[DATASET CONTENT — start]

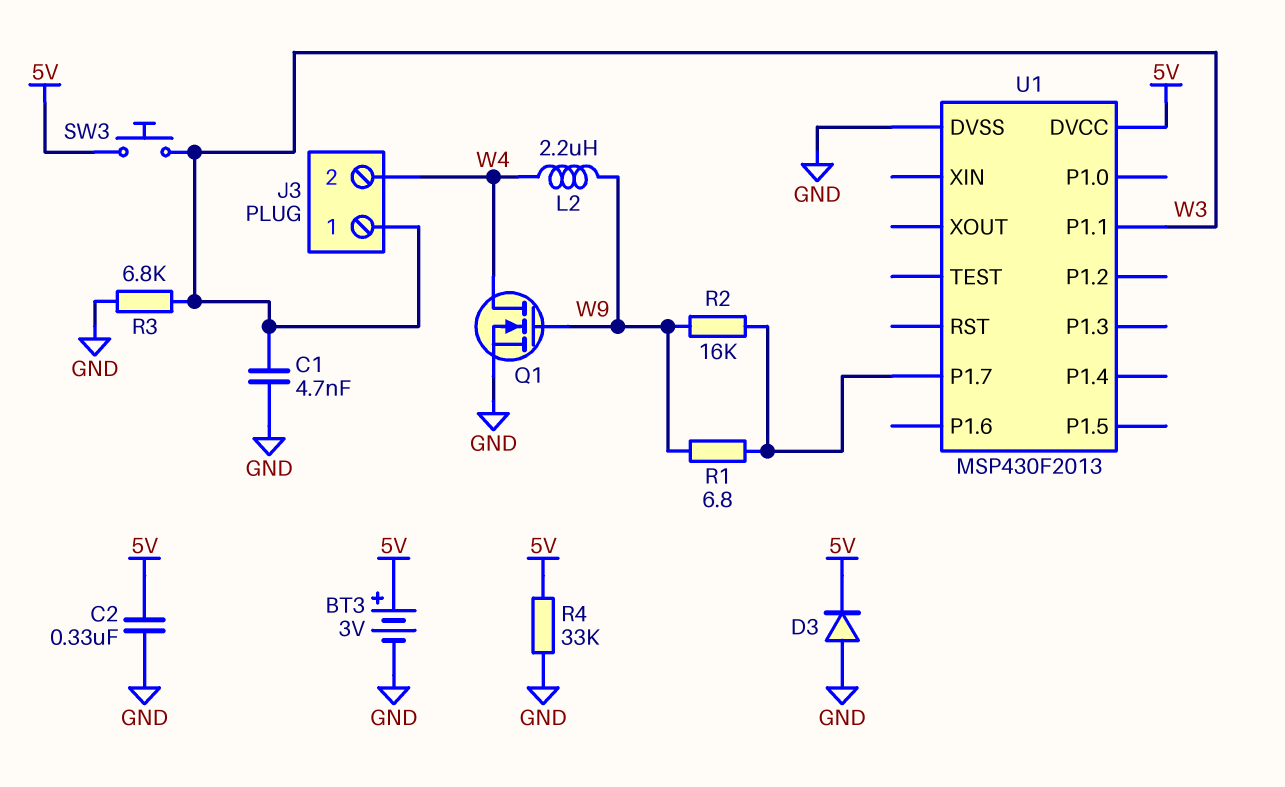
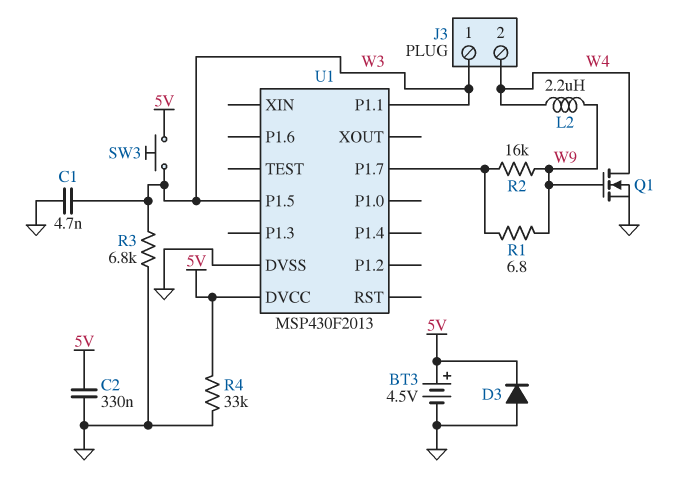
BT3: 3V (plus 5V, minus GND) -> 4.5V (plus 5V, minus GND)
U1 pin P1.5: none -> W3

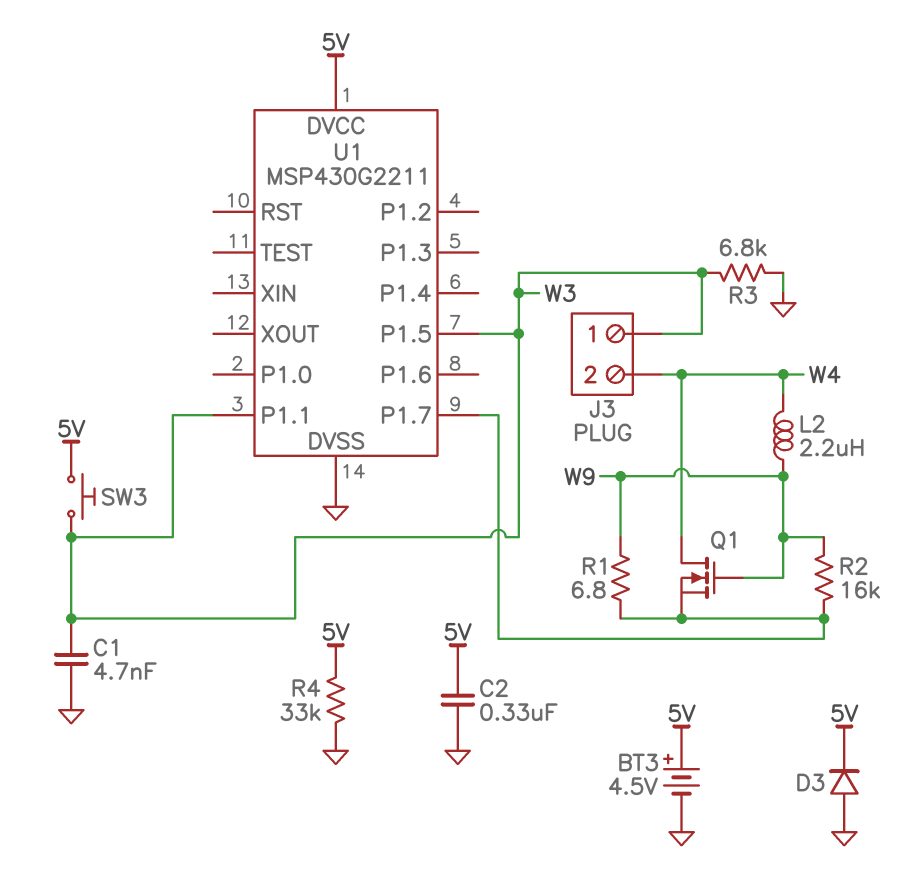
Q1: NMOS (G W9, D W4, S GND) -> NMOS (G W9, D W4, S U1/P1.7)
U1: MSP430F2013 -> MSP430G2211

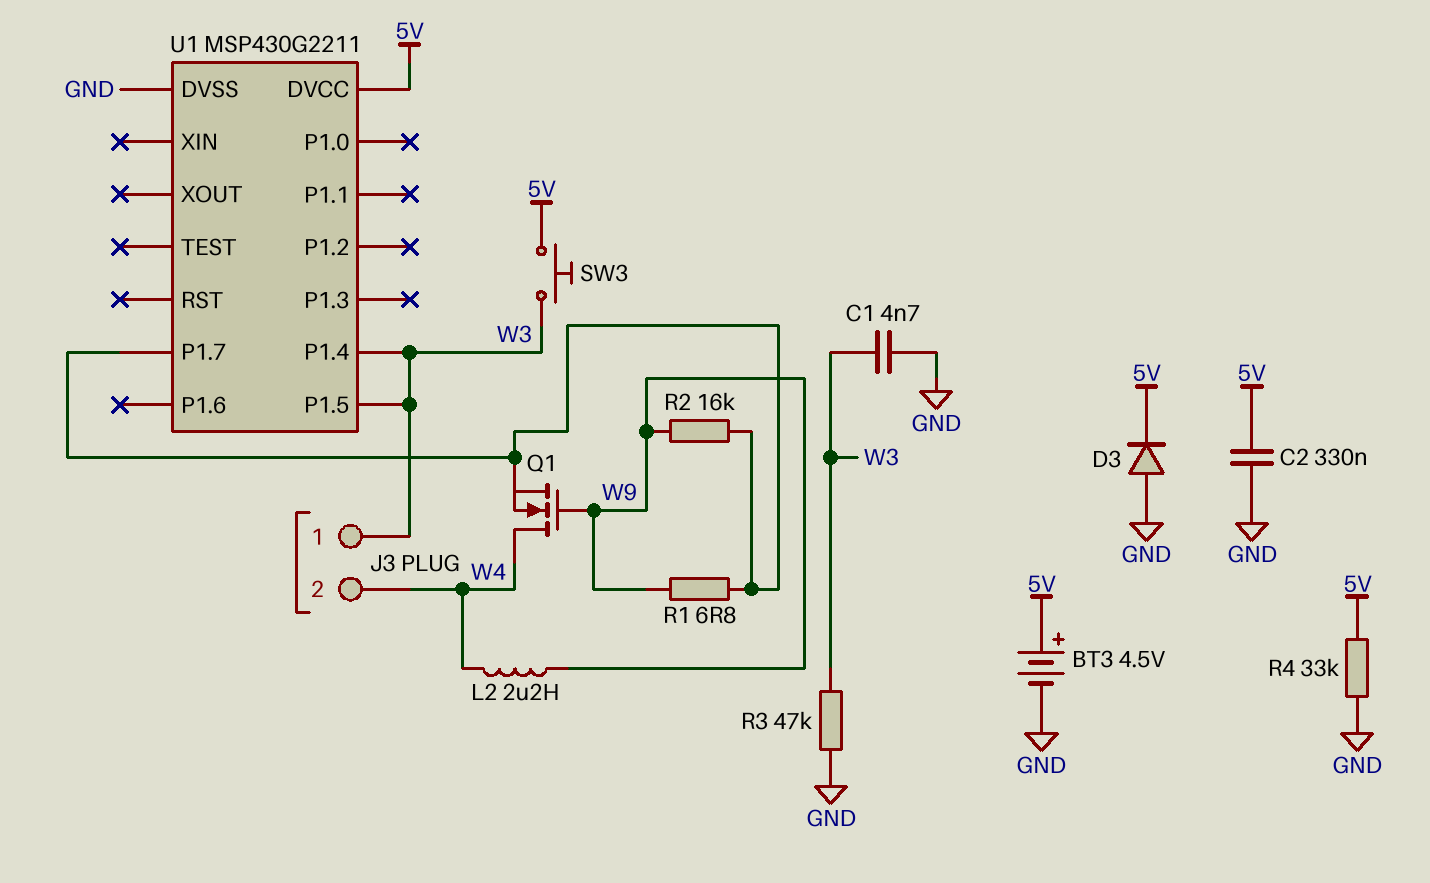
R3: 6.8k (GND, W3) -> 47k (GND, W3)
U1 pin P1.1: W3 -> none
U1 pin P1.4: none -> W3

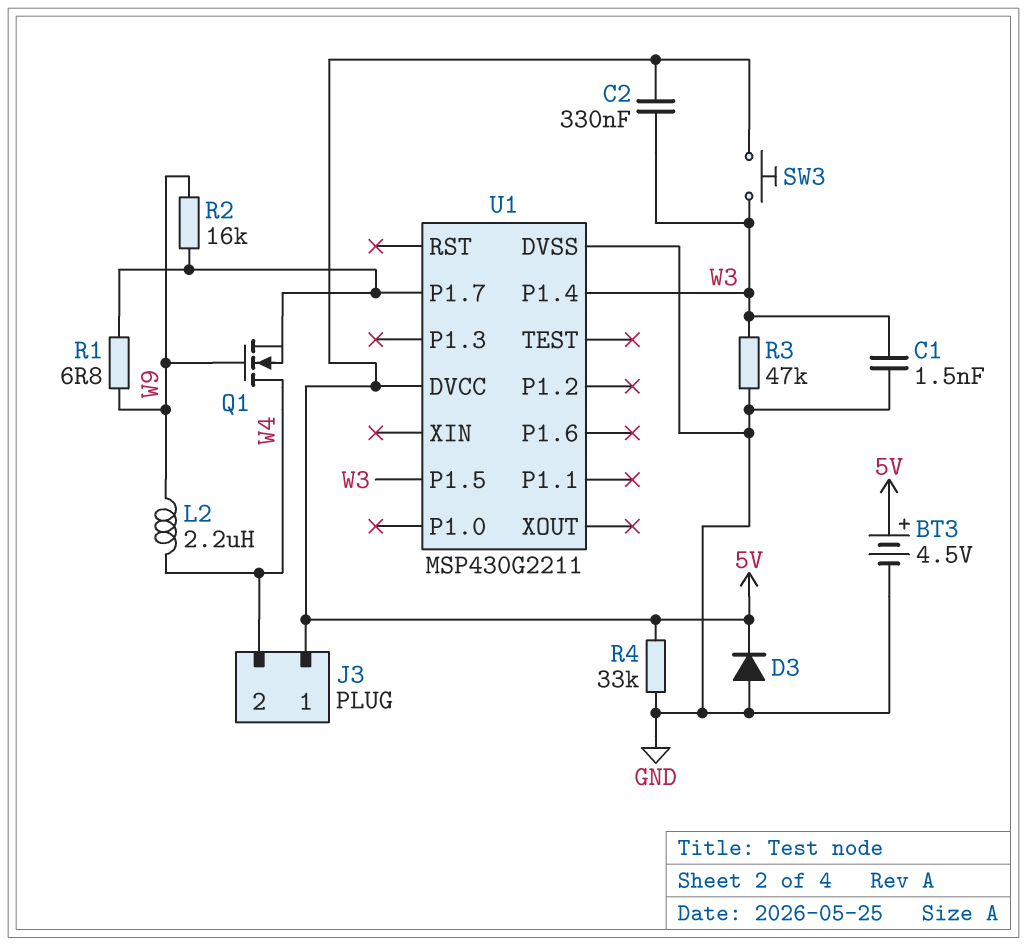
C1: 4.7nF (GND, W3) -> 1.5nF (GND, W3)
C2: 330nF (5V, GND) -> 330nF (5V, W3)
J3 pin 1: W3 -> 5V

[DATASET CONTENT — finish]

WHAT YOU SHOULD DO -> Each line of the data above containing the string "none" is to be copied.

SOLUTION FOR THIS EXERCISE ->
U1 pin P1.5: none -> W3
U1 pin P1.1: W3 -> none
U1 pin P1.4: none -> W3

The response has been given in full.